WHAT IS NEEDED
Take the listing below and print exactly the lines starting at the line containing "relocated,pink sandglass,207 358,,384" and ending at the line containing "missing,pink pill shape,458", both ends included, and no others.

MATERIAL SHOWN
○ ○ ○

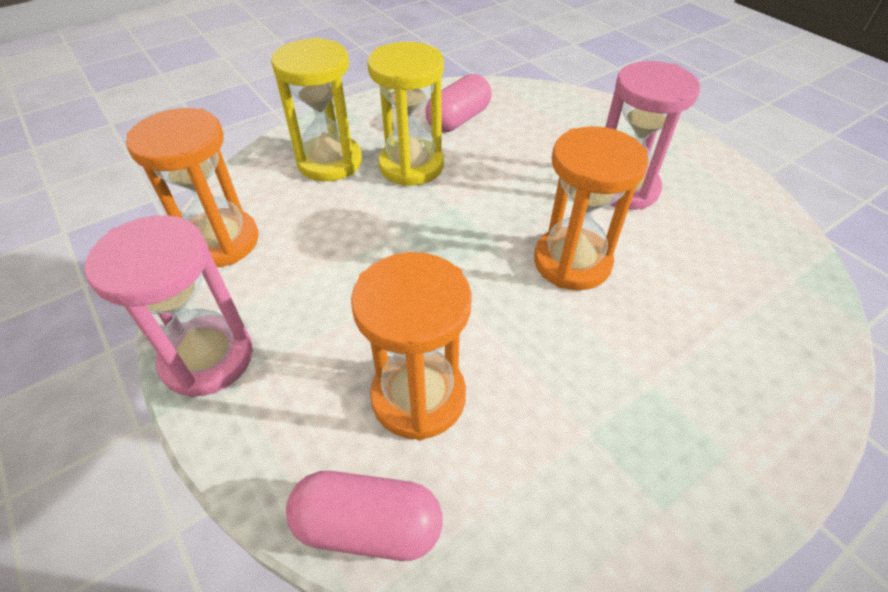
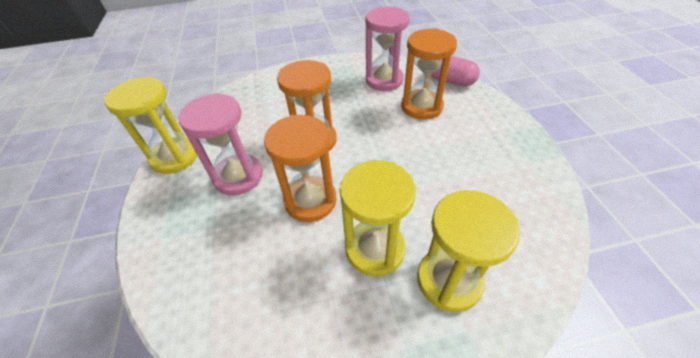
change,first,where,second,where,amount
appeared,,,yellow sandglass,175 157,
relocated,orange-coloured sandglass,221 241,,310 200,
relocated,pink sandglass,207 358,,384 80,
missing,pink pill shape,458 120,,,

○ ○ ○

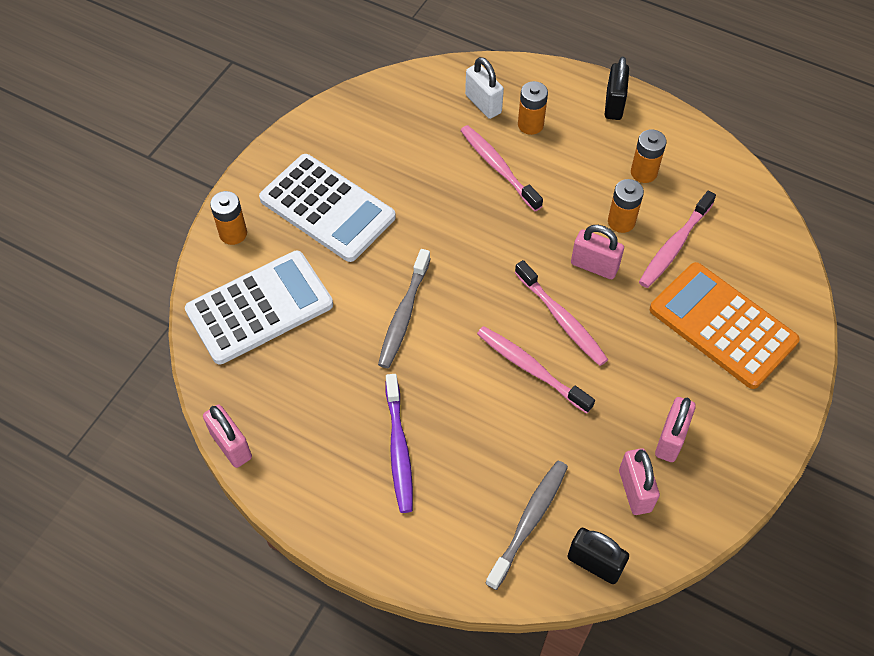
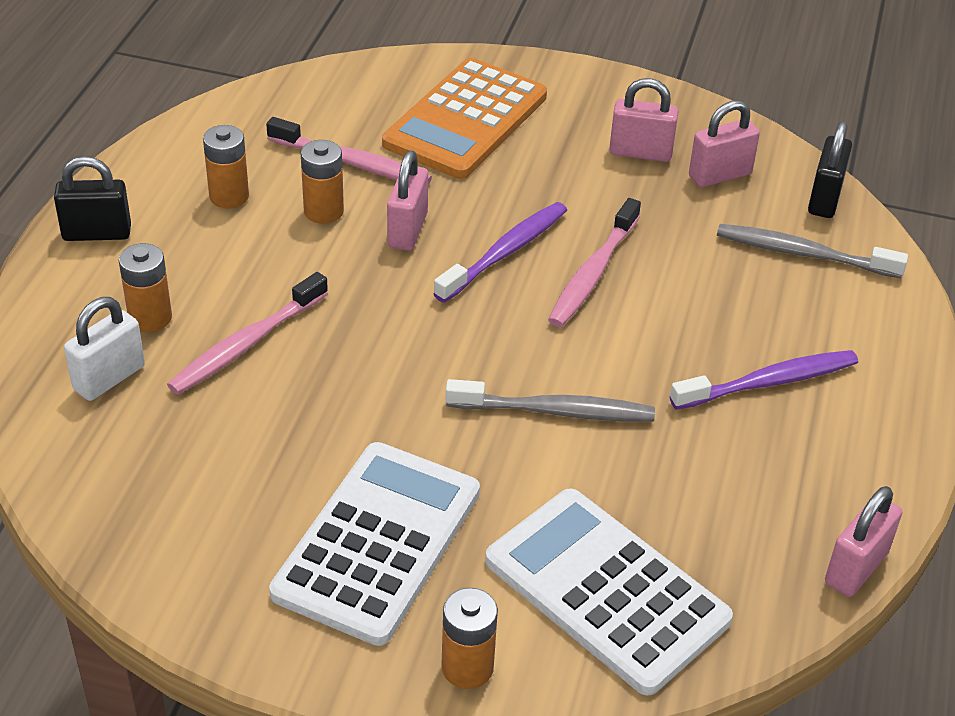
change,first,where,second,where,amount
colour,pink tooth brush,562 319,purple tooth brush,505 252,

○ ○ ○

SOLUTION
relocated,pink sandglass,207 358,,384 80,
missing,pink pill shape,458 120,,,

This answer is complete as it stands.